DATA FOR THIS TASK START

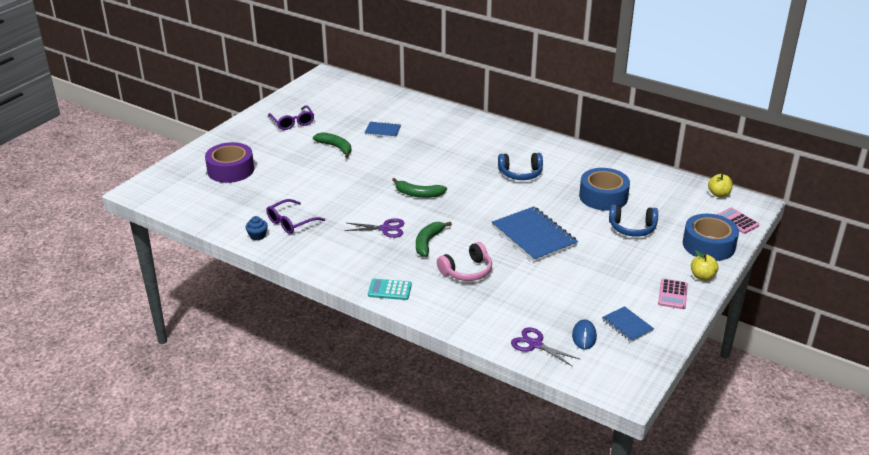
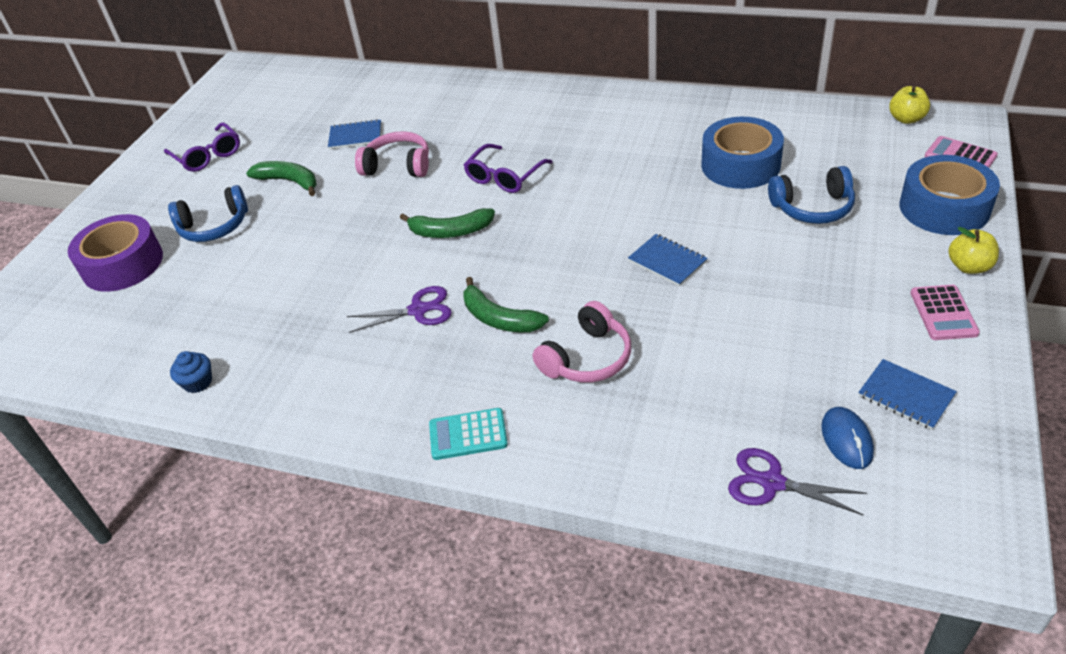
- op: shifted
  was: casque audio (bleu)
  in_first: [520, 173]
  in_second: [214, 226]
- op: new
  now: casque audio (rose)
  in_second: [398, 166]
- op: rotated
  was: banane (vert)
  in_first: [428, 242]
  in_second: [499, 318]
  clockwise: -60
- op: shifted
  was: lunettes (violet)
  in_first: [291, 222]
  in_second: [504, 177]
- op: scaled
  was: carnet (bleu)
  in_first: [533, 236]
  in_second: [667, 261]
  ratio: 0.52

DATA FOR THIS TASK END

→ **DIRECTIONS**: An exact repeat of the lines from the one containing "in_second: [504, 177]" through the final line above, both included, is the whole answer.

→ **ANSWER SPACE**:
  in_second: [504, 177]
- op: scaled
  was: carnet (bleu)
  in_first: [533, 236]
  in_second: [667, 261]
  ratio: 0.52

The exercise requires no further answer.